Assignment: Below are entries with pictures among them; reproduce exactly, and only, the lines from the one containing "(250, 597) = (443, 243): grey" down to the one containing "(846, 338) = (767, 193): purple", without the pictures.

Provided records:
- Opening Delimiter -
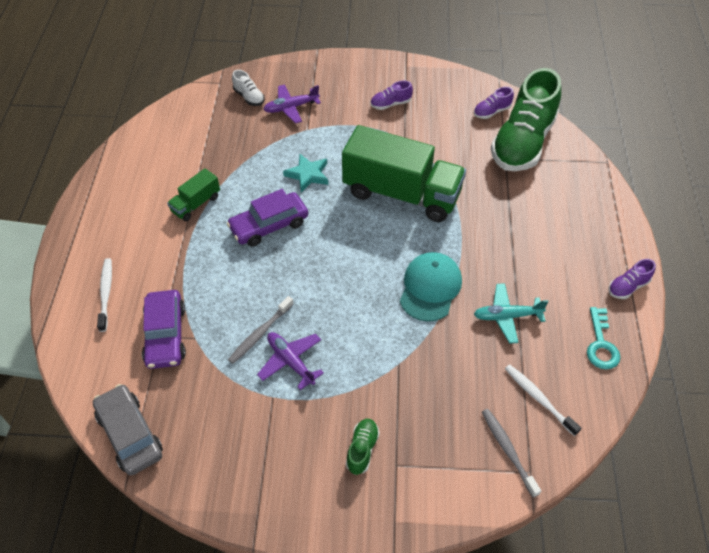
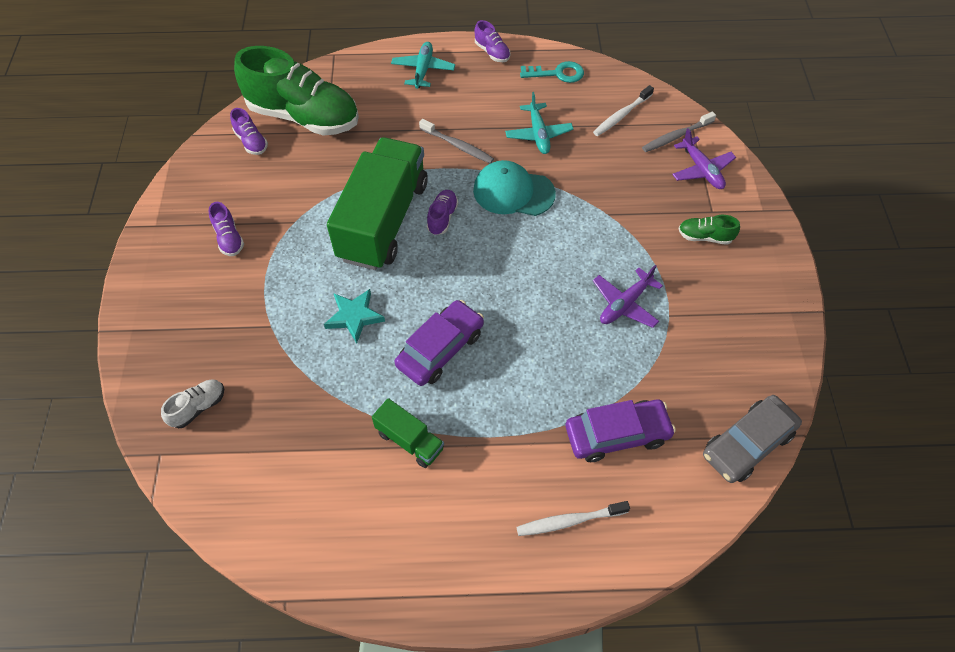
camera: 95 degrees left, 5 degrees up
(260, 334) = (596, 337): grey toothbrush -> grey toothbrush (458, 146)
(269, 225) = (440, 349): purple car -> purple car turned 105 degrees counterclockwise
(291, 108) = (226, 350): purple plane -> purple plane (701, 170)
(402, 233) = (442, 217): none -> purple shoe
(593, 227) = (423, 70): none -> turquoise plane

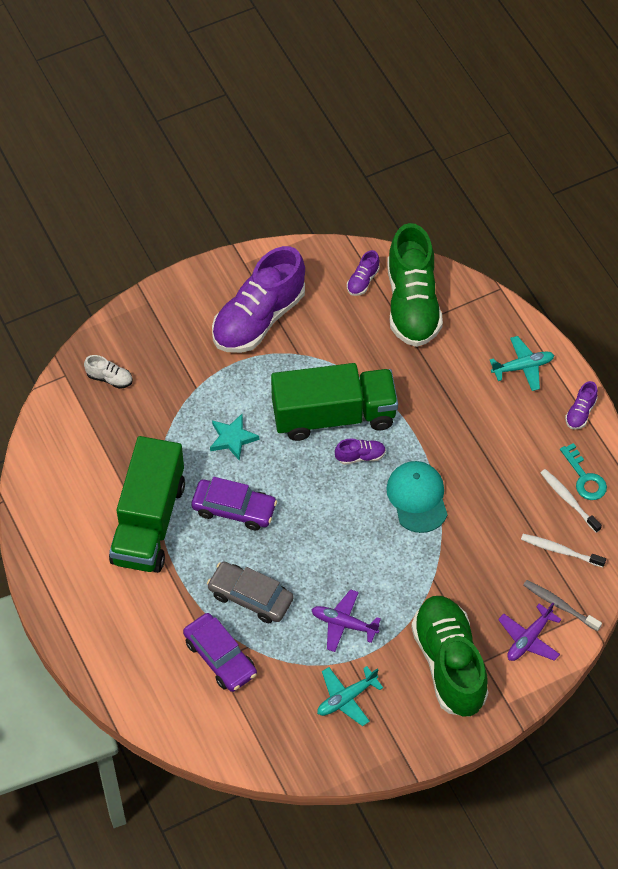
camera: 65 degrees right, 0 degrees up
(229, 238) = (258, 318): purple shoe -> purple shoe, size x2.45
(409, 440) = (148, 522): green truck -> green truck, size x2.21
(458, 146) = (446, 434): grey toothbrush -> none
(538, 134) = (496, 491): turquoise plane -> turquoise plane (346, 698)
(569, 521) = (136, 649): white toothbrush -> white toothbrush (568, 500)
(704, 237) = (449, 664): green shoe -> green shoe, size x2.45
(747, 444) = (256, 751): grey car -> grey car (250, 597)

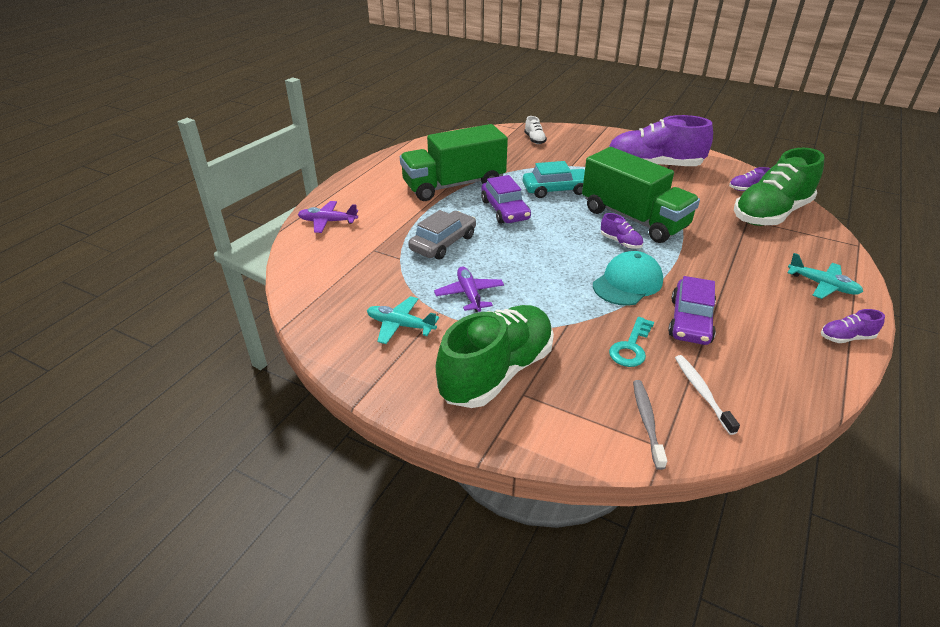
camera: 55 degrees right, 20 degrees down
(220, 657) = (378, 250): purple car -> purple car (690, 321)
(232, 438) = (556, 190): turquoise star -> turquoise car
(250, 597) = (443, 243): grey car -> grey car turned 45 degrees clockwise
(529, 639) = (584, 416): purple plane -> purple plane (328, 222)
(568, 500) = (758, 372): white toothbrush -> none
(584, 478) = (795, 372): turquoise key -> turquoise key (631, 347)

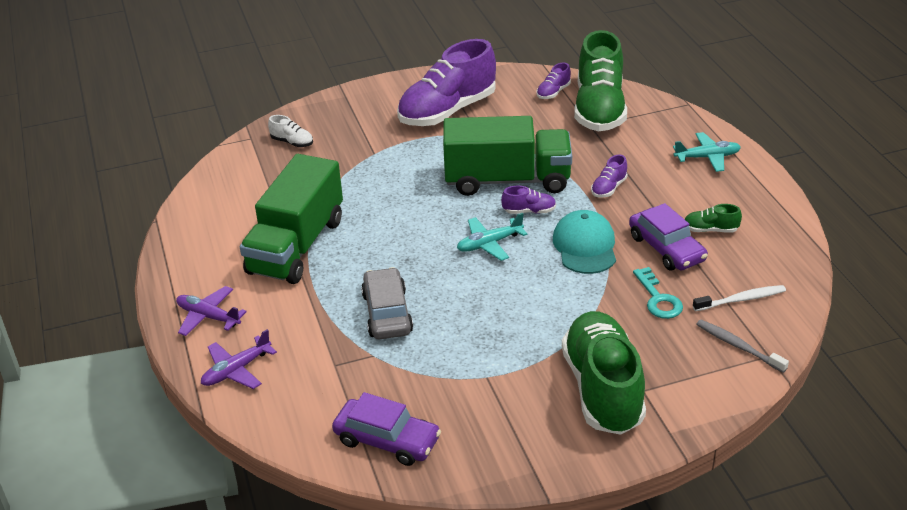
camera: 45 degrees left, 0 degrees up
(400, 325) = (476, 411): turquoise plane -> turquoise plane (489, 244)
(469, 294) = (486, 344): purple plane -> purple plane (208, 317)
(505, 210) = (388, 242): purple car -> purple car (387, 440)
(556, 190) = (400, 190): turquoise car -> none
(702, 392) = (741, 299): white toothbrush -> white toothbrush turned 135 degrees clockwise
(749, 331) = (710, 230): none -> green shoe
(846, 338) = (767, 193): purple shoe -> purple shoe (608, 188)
- Closing Delimiter -
- Opening Delimiter -
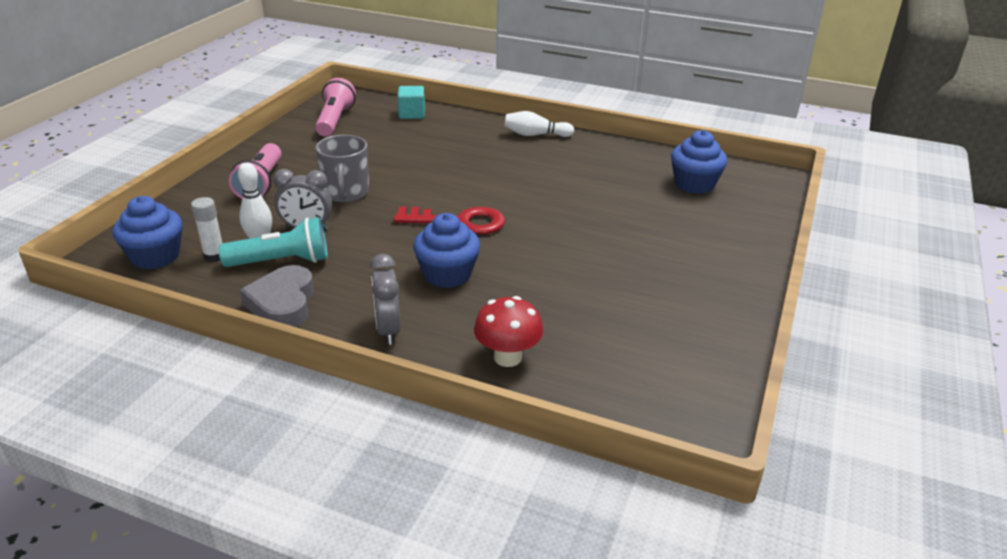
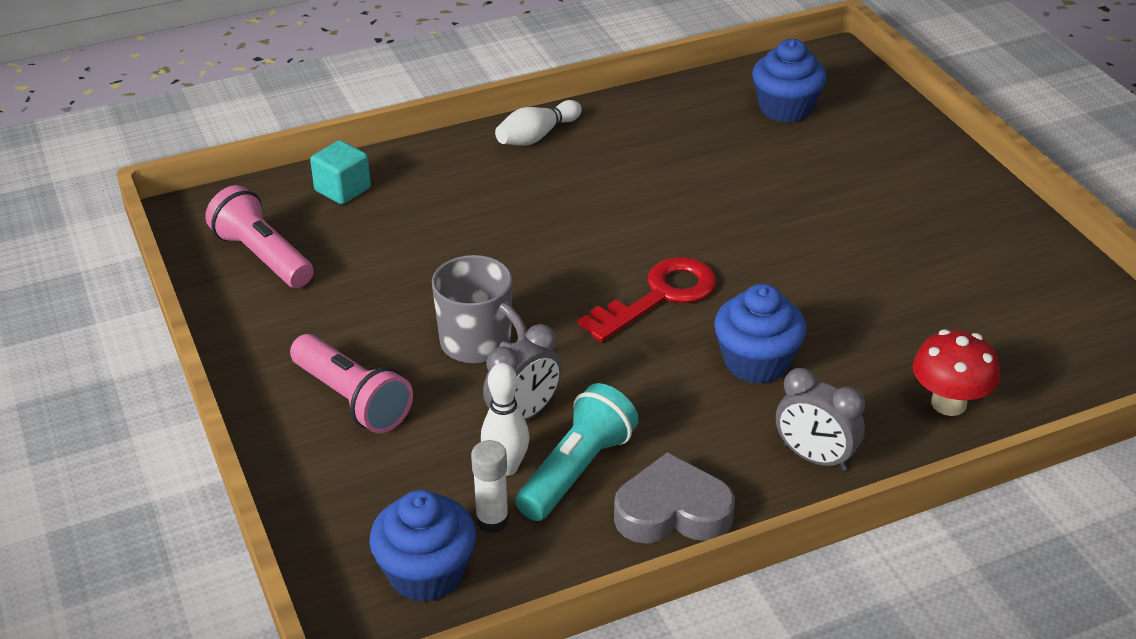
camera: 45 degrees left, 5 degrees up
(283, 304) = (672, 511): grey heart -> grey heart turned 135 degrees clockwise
- Closing Delimiter -
- Opening Delimiter -
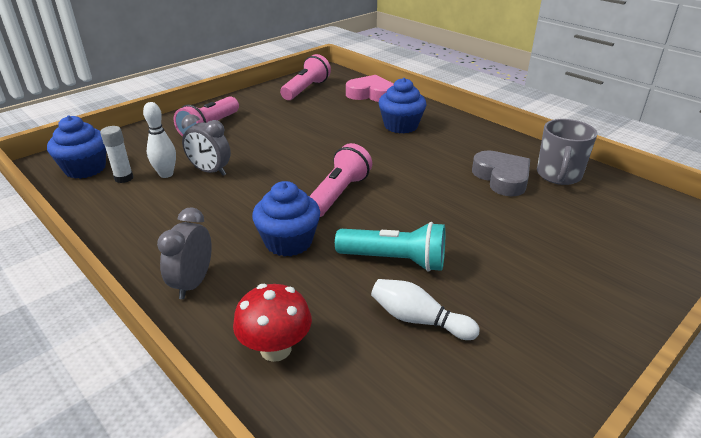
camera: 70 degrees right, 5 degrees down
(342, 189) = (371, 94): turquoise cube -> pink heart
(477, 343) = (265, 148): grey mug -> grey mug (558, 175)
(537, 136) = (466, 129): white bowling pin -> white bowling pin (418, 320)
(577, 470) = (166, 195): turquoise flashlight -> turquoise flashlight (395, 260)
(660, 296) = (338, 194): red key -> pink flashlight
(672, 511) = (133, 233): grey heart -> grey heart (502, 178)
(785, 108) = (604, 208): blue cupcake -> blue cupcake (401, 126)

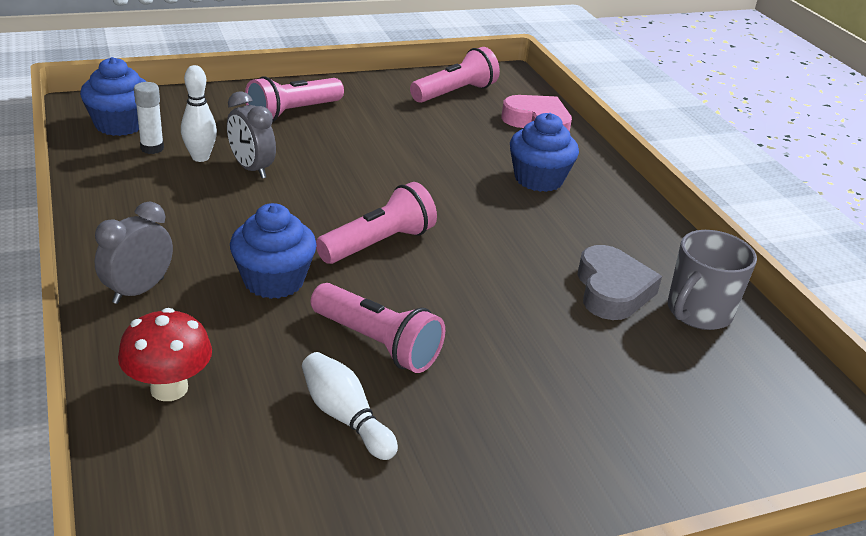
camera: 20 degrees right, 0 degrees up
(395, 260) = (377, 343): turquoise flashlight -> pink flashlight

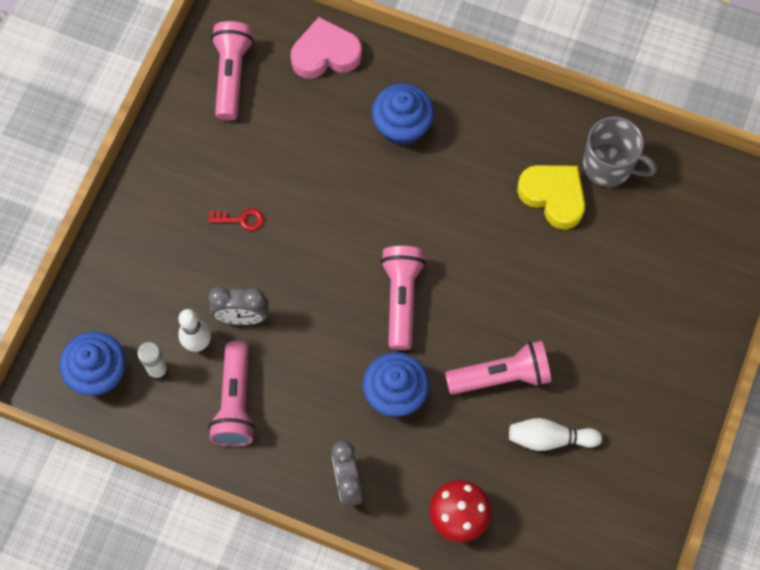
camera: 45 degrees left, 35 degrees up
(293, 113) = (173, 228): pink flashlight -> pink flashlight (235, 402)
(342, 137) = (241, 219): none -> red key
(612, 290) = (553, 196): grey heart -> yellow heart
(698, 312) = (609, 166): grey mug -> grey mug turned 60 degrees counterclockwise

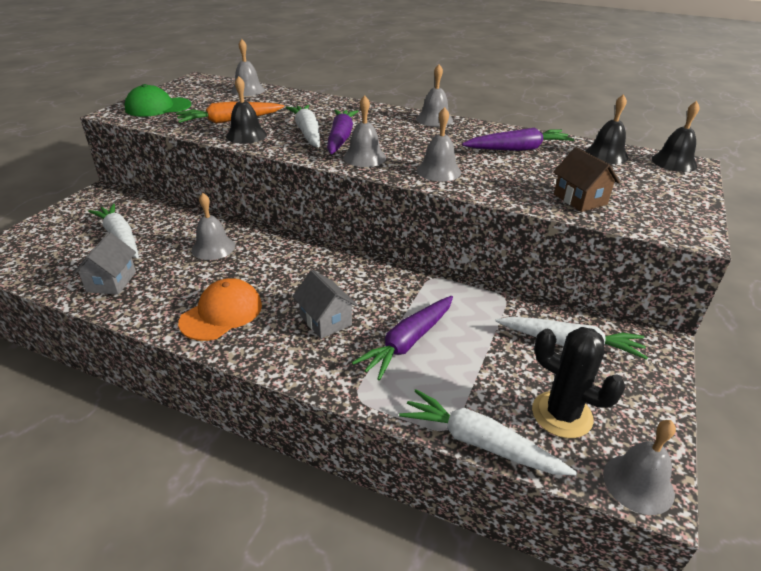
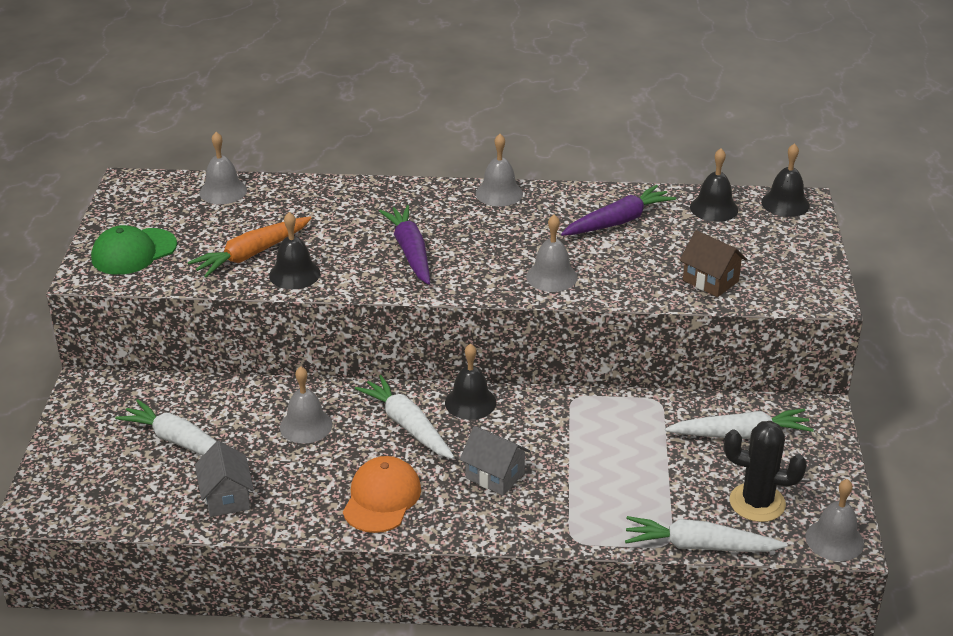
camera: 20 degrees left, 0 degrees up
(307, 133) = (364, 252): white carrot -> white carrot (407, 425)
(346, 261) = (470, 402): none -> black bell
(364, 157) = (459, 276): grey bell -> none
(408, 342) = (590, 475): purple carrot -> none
- Closing Delimiter -
Written answer:
(250, 597) = (443, 243): grey car -> grey car turned 45 degrees clockwise
(529, 639) = (584, 416): purple plane -> purple plane (328, 222)
(568, 500) = (758, 372): white toothbrush -> none
(584, 478) = (795, 372): turquoise key -> turquoise key (631, 347)

camera: 45 degrees left, 0 degrees up
(400, 325) = (476, 411): turquoise plane -> turquoise plane (489, 244)
(469, 294) = (486, 344): purple plane -> purple plane (208, 317)
(505, 210) = (388, 242): purple car -> purple car (387, 440)
(556, 190) = (400, 190): turquoise car -> none
(702, 392) = (741, 299): white toothbrush -> white toothbrush turned 135 degrees clockwise
(749, 331) = (710, 230): none -> green shoe
(846, 338) = (767, 193): purple shoe -> purple shoe (608, 188)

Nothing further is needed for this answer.